**Source material**
Segment Open

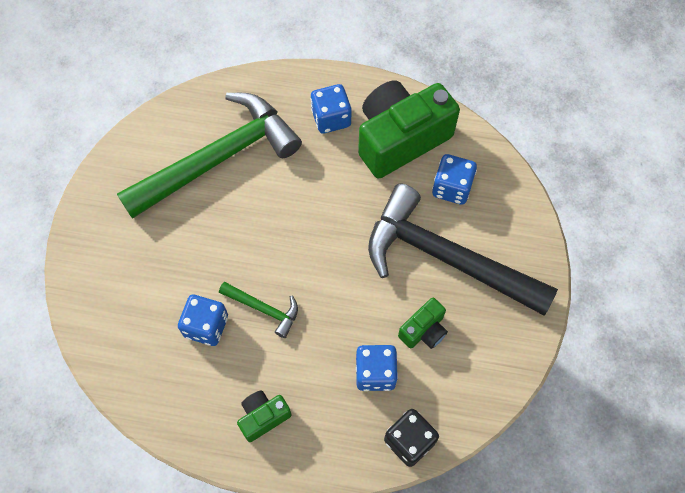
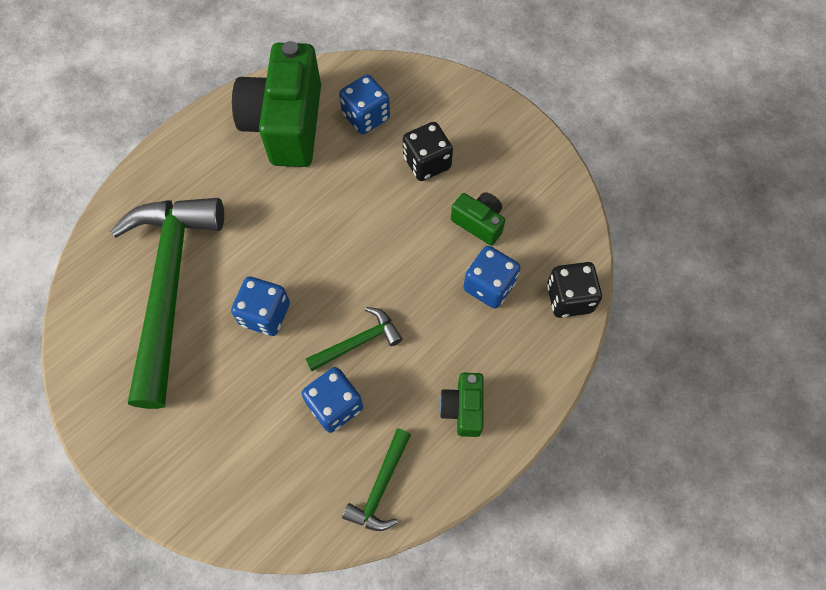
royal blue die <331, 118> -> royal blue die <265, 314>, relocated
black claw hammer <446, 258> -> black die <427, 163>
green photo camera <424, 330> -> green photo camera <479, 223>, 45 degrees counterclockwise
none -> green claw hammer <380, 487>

Segment Closed

**Problem to solve**
Transcribe the listing in full. Omit the pictures and keep every line exact.

**Solution to this exercise**
royal blue die <331, 118> -> royal blue die <265, 314>, relocated
black claw hammer <446, 258> -> black die <427, 163>
green photo camera <424, 330> -> green photo camera <479, 223>, 45 degrees counterclockwise
none -> green claw hammer <380, 487>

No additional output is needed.